### Input
#####

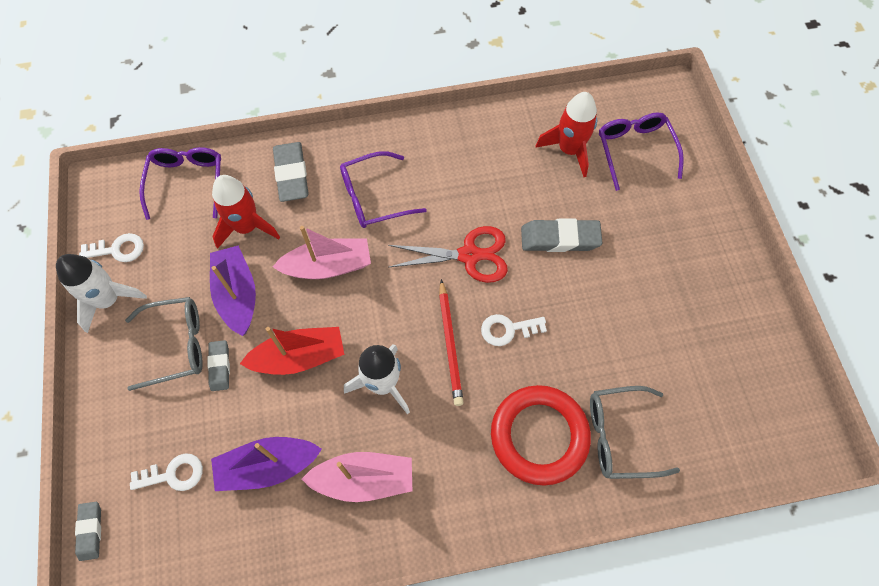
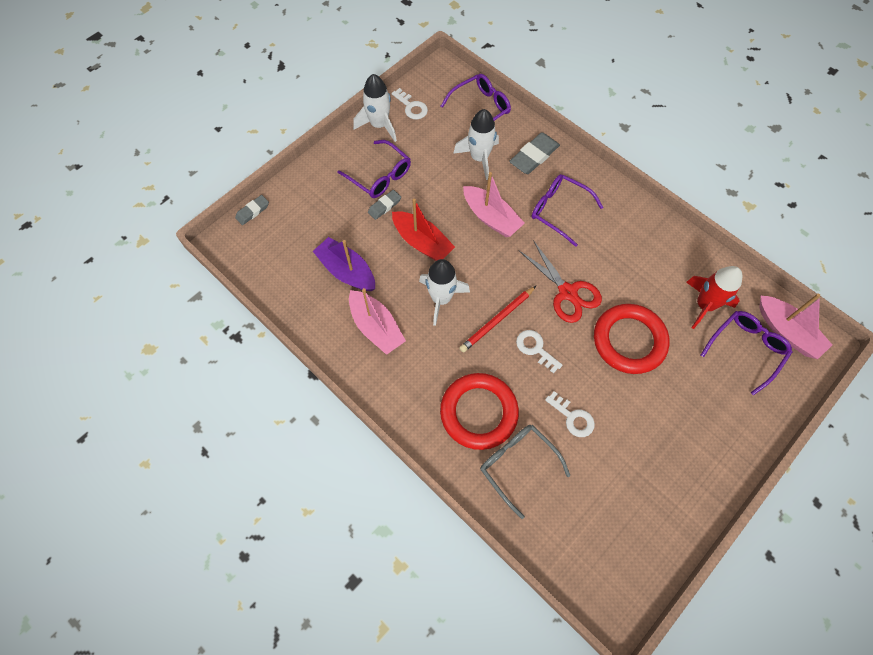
camera: 55 degrees right, 0 degrees up
(173, 474) = (309, 228): white key -> white key (573, 417)
(176, 345) = (380, 176): grey glasses -> purple glasses
(237, 295) = (433, 184): purple boat -> none
(247, 227) = (479, 158): red rocket -> white rocket
(560, 238) = (629, 341): grey eraser -> red ring
(640, 108) = (787, 332): none -> pink boat

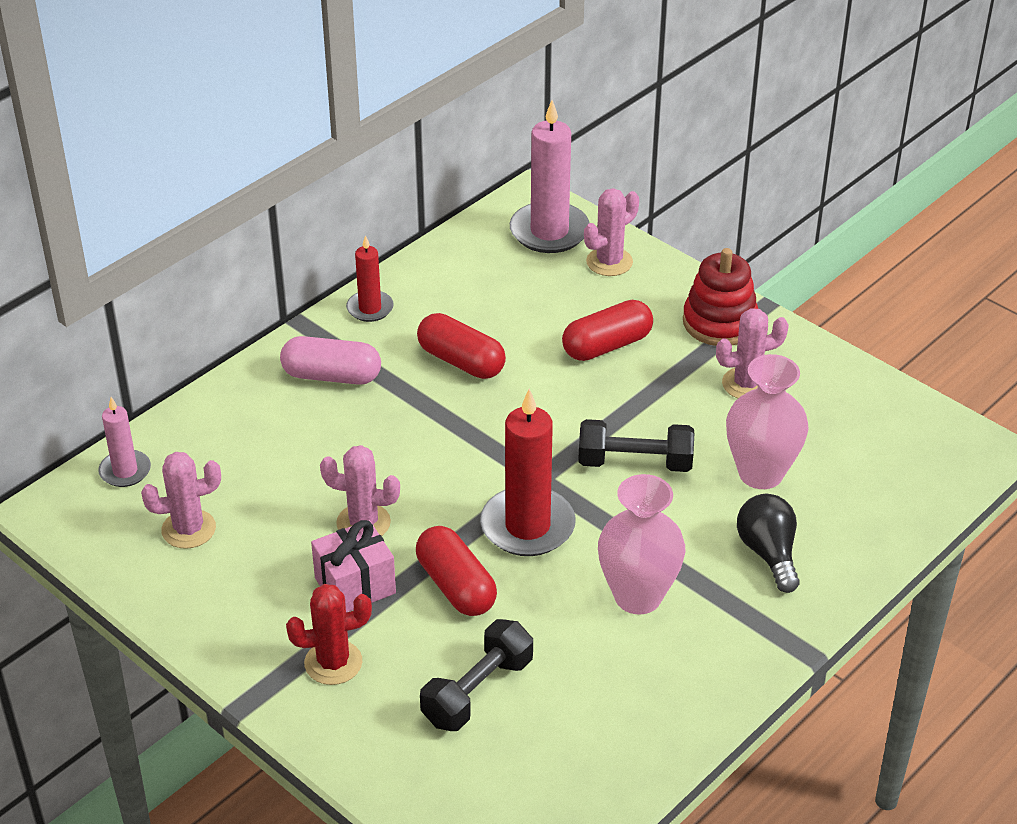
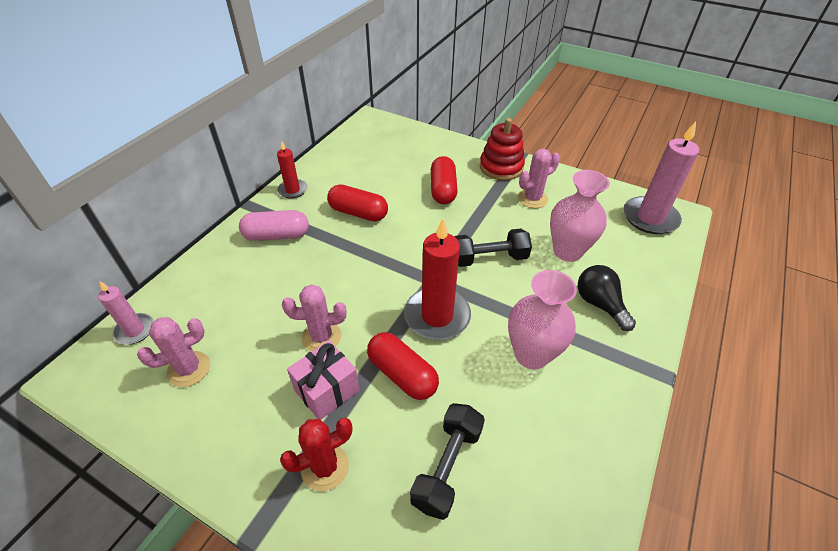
camera: 15 degrees left, 5 degrees up
(549, 231) = (387, 134): pink candle -> pink candle (650, 218)
(607, 346) = (443, 190): red capsule -> red capsule turned 45 degrees counterclockwise
(609, 262) = (426, 144): pink cactus -> none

#####

### Work to be completed
Starting from the line where "(640, 108) = (787, 332): none -> pink boat" appears, copy every line through the end of the material, both ends included, but no pictures.

### Response area
(640, 108) = (787, 332): none -> pink boat

camera: 15 degrees left, 5 degrees up
(549, 231) = (387, 134): pink candle -> pink candle (650, 218)
(607, 346) = (443, 190): red capsule -> red capsule turned 45 degrees counterclockwise
(609, 262) = (426, 144): pink cactus -> none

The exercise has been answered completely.